Write each line word for word, from the line that contains "J1 pin 1: D2 -> AGND" through the last line of the material below.

■ RECORDS TO PROCESS:
■ ■ ■

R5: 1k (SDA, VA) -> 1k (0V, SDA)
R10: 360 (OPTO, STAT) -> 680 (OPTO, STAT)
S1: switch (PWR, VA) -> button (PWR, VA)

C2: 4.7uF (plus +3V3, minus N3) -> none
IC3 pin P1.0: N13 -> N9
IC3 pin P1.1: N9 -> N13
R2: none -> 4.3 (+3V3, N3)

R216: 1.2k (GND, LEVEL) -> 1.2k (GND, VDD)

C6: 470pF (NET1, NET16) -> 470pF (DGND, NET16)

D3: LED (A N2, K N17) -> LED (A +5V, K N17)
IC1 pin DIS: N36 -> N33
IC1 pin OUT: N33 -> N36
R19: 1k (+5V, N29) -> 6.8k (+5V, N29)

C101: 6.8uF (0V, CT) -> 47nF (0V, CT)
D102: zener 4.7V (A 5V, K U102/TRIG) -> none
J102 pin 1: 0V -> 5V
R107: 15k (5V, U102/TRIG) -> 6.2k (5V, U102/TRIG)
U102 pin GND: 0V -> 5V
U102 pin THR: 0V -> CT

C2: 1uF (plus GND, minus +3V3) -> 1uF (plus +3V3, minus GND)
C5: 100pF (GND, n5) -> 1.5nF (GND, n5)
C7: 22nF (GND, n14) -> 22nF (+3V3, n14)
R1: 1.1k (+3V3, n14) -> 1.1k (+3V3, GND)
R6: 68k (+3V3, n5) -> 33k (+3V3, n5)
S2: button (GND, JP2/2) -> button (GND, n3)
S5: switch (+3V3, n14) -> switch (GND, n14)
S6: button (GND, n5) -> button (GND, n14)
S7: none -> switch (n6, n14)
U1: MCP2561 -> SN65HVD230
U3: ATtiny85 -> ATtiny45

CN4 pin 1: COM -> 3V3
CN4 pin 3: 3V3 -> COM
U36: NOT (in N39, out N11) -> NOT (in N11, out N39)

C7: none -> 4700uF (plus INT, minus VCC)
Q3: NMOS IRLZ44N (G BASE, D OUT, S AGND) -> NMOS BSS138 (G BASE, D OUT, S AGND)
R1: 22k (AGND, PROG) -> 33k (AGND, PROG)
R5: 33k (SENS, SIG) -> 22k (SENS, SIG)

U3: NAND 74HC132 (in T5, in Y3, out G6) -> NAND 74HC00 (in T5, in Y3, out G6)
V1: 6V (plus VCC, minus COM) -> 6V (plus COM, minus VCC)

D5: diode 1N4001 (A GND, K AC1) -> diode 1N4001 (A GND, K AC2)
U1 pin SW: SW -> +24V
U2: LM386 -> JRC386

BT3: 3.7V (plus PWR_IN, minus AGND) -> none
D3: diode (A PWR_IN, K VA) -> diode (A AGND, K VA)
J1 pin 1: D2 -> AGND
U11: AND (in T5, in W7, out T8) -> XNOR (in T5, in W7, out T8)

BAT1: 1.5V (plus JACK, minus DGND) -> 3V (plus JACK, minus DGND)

■ ■ ■

■ ANSWER SPACE:
J1 pin 1: D2 -> AGND
U11: AND (in T5, in W7, out T8) -> XNOR (in T5, in W7, out T8)

BAT1: 1.5V (plus JACK, minus DGND) -> 3V (plus JACK, minus DGND)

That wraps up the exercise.